[start of Records for this exercise]
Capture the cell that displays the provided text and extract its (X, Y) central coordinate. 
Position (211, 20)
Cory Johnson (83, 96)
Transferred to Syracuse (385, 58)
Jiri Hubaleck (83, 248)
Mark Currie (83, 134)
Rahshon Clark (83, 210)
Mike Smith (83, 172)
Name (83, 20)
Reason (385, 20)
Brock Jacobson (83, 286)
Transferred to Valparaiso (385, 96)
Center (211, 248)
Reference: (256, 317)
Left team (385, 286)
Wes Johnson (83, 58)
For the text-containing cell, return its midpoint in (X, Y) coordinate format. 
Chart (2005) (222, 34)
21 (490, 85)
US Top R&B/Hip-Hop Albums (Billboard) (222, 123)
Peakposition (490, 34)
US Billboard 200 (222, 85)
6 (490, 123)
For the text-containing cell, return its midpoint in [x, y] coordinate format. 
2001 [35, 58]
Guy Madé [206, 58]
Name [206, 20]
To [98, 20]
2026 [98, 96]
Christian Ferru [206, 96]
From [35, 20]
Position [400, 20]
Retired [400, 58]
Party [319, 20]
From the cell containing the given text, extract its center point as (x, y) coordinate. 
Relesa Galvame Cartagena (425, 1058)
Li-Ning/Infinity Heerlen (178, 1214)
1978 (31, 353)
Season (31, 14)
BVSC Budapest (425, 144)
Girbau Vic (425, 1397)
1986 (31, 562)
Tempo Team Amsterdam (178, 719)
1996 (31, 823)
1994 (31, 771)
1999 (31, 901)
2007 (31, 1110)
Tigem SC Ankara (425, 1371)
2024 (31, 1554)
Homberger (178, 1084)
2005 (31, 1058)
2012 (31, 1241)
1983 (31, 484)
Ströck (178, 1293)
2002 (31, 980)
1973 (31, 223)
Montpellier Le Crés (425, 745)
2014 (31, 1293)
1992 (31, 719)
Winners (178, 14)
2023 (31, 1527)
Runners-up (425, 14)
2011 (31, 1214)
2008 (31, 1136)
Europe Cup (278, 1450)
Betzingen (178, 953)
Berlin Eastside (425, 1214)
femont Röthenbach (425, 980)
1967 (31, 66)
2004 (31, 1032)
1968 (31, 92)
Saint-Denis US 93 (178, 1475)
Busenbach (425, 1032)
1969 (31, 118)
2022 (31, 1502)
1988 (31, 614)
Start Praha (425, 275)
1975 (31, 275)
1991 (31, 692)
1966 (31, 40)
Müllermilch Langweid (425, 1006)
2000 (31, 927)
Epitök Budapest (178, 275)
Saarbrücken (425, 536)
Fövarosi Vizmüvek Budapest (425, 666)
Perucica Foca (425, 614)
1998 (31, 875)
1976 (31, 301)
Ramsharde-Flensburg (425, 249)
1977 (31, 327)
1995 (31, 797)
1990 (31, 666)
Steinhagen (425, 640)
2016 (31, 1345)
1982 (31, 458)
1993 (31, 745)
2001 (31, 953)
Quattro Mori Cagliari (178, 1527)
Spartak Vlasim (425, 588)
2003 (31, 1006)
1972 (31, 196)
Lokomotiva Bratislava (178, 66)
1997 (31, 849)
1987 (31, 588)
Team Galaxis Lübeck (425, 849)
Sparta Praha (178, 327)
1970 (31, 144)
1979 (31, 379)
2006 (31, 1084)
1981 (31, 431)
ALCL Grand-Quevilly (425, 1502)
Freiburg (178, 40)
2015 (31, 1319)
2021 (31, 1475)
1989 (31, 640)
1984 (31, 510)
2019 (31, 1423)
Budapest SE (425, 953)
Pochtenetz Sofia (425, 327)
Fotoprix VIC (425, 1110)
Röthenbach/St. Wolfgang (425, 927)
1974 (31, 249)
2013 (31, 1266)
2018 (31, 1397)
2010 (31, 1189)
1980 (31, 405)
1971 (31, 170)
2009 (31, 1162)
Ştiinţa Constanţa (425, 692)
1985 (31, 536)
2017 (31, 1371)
[end of Records for this exercise]
**Directive:** Rewrite the data from its first line through the line containing "1988 (31, 614)", with both ends included, substituting "Moved" for every "Transferred" and leaving all else unchanged.

**Task output:**
Capture the cell that displays the provided text and extract its (X, Y) central coordinate. 
Position (211, 20)
Cory Johnson (83, 96)
Moved to Syracuse (385, 58)
Jiri Hubaleck (83, 248)
Mark Currie (83, 134)
Rahshon Clark (83, 210)
Mike Smith (83, 172)
Name (83, 20)
Reason (385, 20)
Brock Jacobson (83, 286)
Moved to Valparaiso (385, 96)
Center (211, 248)
Reference: (256, 317)
Left team (385, 286)
Wes Johnson (83, 58)
For the text-containing cell, return its midpoint in (X, Y) coordinate format. 
Chart (2005) (222, 34)
21 (490, 85)
US Top R&B/Hip-Hop Albums (Billboard) (222, 123)
Peakposition (490, 34)
US Billboard 200 (222, 85)
6 (490, 123)
For the text-containing cell, return its midpoint in [x, y] coordinate format. 
2001 [35, 58]
Guy Madé [206, 58]
Name [206, 20]
To [98, 20]
2026 [98, 96]
Christian Ferru [206, 96]
From [35, 20]
Position [400, 20]
Retired [400, 58]
Party [319, 20]
From the cell containing the given text, extract its center point as (x, y) coordinate. 
Relesa Galvame Cartagena (425, 1058)
Li-Ning/Infinity Heerlen (178, 1214)
1978 (31, 353)
Season (31, 14)
BVSC Budapest (425, 144)
Girbau Vic (425, 1397)
1986 (31, 562)
Tempo Team Amsterdam (178, 719)
1996 (31, 823)
1994 (31, 771)
1999 (31, 901)
2007 (31, 1110)
Tigem SC Ankara (425, 1371)
2024 (31, 1554)
Homberger (178, 1084)
2005 (31, 1058)
2012 (31, 1241)
1983 (31, 484)
Ströck (178, 1293)
2002 (31, 980)
1973 (31, 223)
Montpellier Le Crés (425, 745)
2014 (31, 1293)
1992 (31, 719)
Winners (178, 14)
2023 (31, 1527)
Runners-up (425, 14)
2011 (31, 1214)
2008 (31, 1136)
Europe Cup (278, 1450)
Betzingen (178, 953)
Berlin Eastside (425, 1214)
femont Röthenbach (425, 980)
1967 (31, 66)
2004 (31, 1032)
1968 (31, 92)
Saint-Denis US 93 (178, 1475)
Busenbach (425, 1032)
1969 (31, 118)
2022 (31, 1502)
1988 (31, 614)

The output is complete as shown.